Below is a block of records. Copy every line in it that contains the word "moved".

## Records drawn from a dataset
● ● ● ● ● ● ●
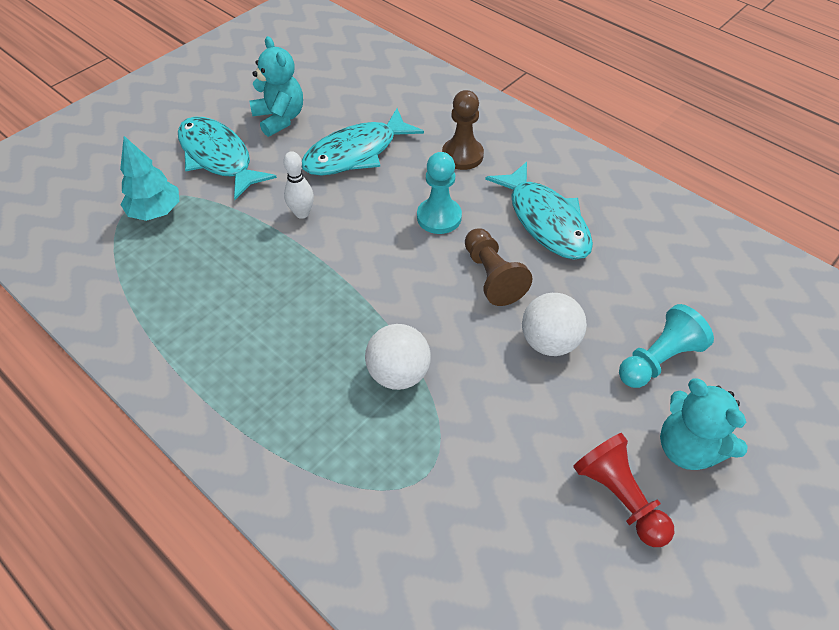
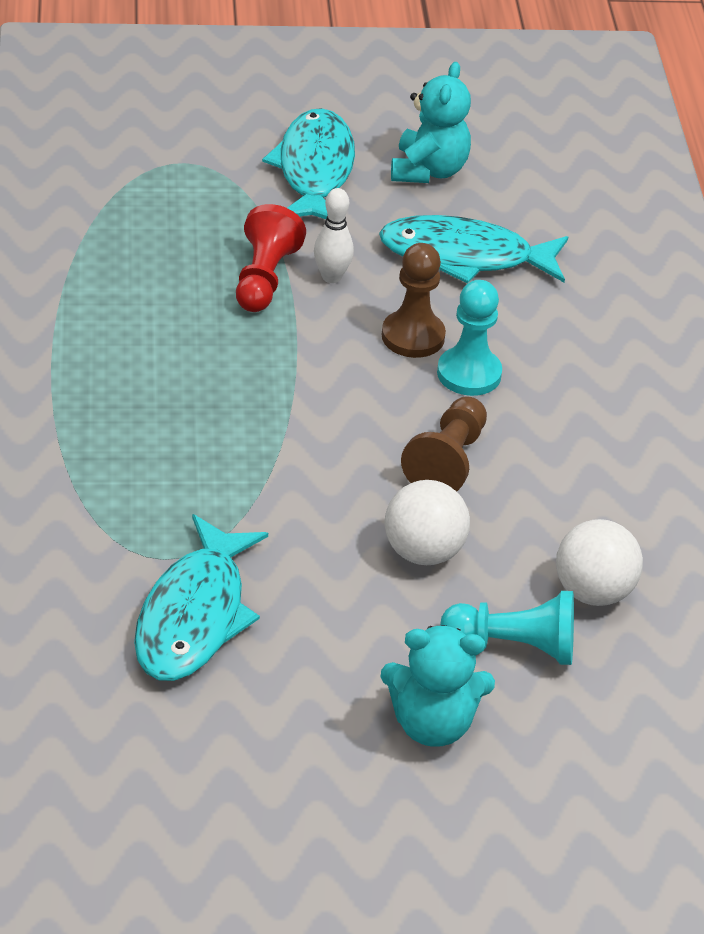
camera: 40 degrees right, 10 degrees down
turquoise tree [120,136,179,221] -> none
white ball [365,324,431,390] -> white ball moved to [556,519,643,606]
brown pawn [442,90,484,170] -> brown pawn moved to [382,243,446,358]
turquoise fish [485,162,593,260] -> turquoise fish moved to [134,514,268,681]
red pawn [573,433,674,547] -> red pawn moved to [236,204,306,312]
turquoise teddy bear [660,378,748,470] -> turquoise teddy bear turned 90 degrees counterclockwise [381,625,495,747]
● ● ● ● ● ● ●
## Response
white ball [365,324,431,390] -> white ball moved to [556,519,643,606]
brown pawn [442,90,484,170] -> brown pawn moved to [382,243,446,358]
turquoise fish [485,162,593,260] -> turquoise fish moved to [134,514,268,681]
red pawn [573,433,674,547] -> red pawn moved to [236,204,306,312]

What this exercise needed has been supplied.